* **Exercise objective**:
For each line below, write it out exactly as it appears.

** Dataset entries follows **

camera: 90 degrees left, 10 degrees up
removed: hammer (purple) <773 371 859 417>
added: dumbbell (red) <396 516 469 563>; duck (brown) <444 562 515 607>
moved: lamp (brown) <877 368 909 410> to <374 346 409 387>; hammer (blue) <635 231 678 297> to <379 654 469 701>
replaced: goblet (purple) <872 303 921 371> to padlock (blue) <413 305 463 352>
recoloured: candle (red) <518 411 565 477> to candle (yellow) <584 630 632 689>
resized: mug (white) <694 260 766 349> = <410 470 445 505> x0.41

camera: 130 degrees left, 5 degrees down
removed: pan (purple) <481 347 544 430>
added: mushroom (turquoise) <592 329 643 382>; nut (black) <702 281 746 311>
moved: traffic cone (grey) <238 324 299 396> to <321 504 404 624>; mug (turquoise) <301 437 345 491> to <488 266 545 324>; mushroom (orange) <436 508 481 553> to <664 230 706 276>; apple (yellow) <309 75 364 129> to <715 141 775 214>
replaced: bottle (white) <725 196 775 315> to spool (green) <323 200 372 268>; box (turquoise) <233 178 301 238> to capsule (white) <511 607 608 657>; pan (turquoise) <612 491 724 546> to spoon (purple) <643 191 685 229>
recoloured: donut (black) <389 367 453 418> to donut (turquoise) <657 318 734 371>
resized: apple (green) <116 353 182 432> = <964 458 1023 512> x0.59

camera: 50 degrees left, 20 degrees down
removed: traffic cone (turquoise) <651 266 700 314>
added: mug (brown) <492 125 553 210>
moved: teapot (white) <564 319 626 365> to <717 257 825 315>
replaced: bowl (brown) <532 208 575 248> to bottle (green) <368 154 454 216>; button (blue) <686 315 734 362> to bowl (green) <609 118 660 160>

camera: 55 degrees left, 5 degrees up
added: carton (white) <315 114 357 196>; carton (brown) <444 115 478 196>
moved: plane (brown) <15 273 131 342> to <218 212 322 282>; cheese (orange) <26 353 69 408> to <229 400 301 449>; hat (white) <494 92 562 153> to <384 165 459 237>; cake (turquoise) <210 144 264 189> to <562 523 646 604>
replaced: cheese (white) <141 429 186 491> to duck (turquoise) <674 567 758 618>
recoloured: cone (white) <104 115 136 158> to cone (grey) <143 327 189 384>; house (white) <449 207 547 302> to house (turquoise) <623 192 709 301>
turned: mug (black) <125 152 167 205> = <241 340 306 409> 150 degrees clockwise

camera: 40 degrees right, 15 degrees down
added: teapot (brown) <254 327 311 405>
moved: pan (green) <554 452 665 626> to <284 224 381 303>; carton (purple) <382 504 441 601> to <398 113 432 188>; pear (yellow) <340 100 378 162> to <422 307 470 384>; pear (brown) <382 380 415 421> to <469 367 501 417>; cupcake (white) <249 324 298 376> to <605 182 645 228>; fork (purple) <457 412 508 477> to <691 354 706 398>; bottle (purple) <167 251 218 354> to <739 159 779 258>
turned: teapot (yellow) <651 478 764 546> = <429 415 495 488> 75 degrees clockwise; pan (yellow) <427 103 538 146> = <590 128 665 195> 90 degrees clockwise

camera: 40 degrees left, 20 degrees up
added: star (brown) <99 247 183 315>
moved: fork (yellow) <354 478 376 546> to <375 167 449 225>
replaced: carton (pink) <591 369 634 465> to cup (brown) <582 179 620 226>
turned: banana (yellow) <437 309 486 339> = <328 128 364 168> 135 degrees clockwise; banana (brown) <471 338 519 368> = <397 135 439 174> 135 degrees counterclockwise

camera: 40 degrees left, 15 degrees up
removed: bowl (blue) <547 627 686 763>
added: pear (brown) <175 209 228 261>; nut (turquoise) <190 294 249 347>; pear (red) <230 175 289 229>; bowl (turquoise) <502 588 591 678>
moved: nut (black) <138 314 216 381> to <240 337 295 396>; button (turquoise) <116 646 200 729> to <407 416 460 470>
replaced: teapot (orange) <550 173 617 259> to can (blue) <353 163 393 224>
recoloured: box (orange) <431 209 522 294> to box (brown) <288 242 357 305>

** End of Dataset entries **

* **Written solution**:
camera: 90 degrees left, 10 degrees up
removed: hammer (purple) <773 371 859 417>
added: dumbbell (red) <396 516 469 563>; duck (brown) <444 562 515 607>
moved: lamp (brown) <877 368 909 410> to <374 346 409 387>; hammer (blue) <635 231 678 297> to <379 654 469 701>
replaced: goblet (purple) <872 303 921 371> to padlock (blue) <413 305 463 352>
recoloured: candle (red) <518 411 565 477> to candle (yellow) <584 630 632 689>
resized: mug (white) <694 260 766 349> = <410 470 445 505> x0.41

camera: 130 degrees left, 5 degrees down
removed: pan (purple) <481 347 544 430>
added: mushroom (turquoise) <592 329 643 382>; nut (black) <702 281 746 311>
moved: traffic cone (grey) <238 324 299 396> to <321 504 404 624>; mug (turquoise) <301 437 345 491> to <488 266 545 324>; mushroom (orange) <436 508 481 553> to <664 230 706 276>; apple (yellow) <309 75 364 129> to <715 141 775 214>
replaced: bottle (white) <725 196 775 315> to spool (green) <323 200 372 268>; box (turquoise) <233 178 301 238> to capsule (white) <511 607 608 657>; pan (turquoise) <612 491 724 546> to spoon (purple) <643 191 685 229>
recoloured: donut (black) <389 367 453 418> to donut (turquoise) <657 318 734 371>
resized: apple (green) <116 353 182 432> = <964 458 1023 512> x0.59

camera: 50 degrees left, 20 degrees down
removed: traffic cone (turquoise) <651 266 700 314>
added: mug (brown) <492 125 553 210>
moved: teapot (white) <564 319 626 365> to <717 257 825 315>
replaced: bowl (brown) <532 208 575 248> to bottle (green) <368 154 454 216>; button (blue) <686 315 734 362> to bowl (green) <609 118 660 160>

camera: 55 degrees left, 5 degrees up
added: carton (white) <315 114 357 196>; carton (brown) <444 115 478 196>
moved: plane (brown) <15 273 131 342> to <218 212 322 282>; cheese (orange) <26 353 69 408> to <229 400 301 449>; hat (white) <494 92 562 153> to <384 165 459 237>; cake (turquoise) <210 144 264 189> to <562 523 646 604>
replaced: cheese (white) <141 429 186 491> to duck (turquoise) <674 567 758 618>
recoloured: cone (white) <104 115 136 158> to cone (grey) <143 327 189 384>; house (white) <449 207 547 302> to house (turquoise) <623 192 709 301>
turned: mug (black) <125 152 167 205> = <241 340 306 409> 150 degrees clockwise

camera: 40 degrees right, 15 degrees down
added: teapot (brown) <254 327 311 405>
moved: pan (green) <554 452 665 626> to <284 224 381 303>; carton (purple) <382 504 441 601> to <398 113 432 188>; pear (yellow) <340 100 378 162> to <422 307 470 384>; pear (brown) <382 380 415 421> to <469 367 501 417>; cupcake (white) <249 324 298 376> to <605 182 645 228>; fork (purple) <457 412 508 477> to <691 354 706 398>; bottle (purple) <167 251 218 354> to <739 159 779 258>
turned: teapot (yellow) <651 478 764 546> = <429 415 495 488> 75 degrees clockwise; pan (yellow) <427 103 538 146> = <590 128 665 195> 90 degrees clockwise

camera: 40 degrees left, 20 degrees up
added: star (brown) <99 247 183 315>
moved: fork (yellow) <354 478 376 546> to <375 167 449 225>
replaced: carton (pink) <591 369 634 465> to cup (brown) <582 179 620 226>
turned: banana (yellow) <437 309 486 339> = <328 128 364 168> 135 degrees clockwise; banana (brown) <471 338 519 368> = <397 135 439 174> 135 degrees counterclockwise

camera: 40 degrees left, 15 degrees up
removed: bowl (blue) <547 627 686 763>
added: pear (brown) <175 209 228 261>; nut (turquoise) <190 294 249 347>; pear (red) <230 175 289 229>; bowl (turquoise) <502 588 591 678>
moved: nut (black) <138 314 216 381> to <240 337 295 396>; button (turquoise) <116 646 200 729> to <407 416 460 470>
replaced: teapot (orange) <550 173 617 259> to can (blue) <353 163 393 224>
recoloured: box (orange) <431 209 522 294> to box (brown) <288 242 357 305>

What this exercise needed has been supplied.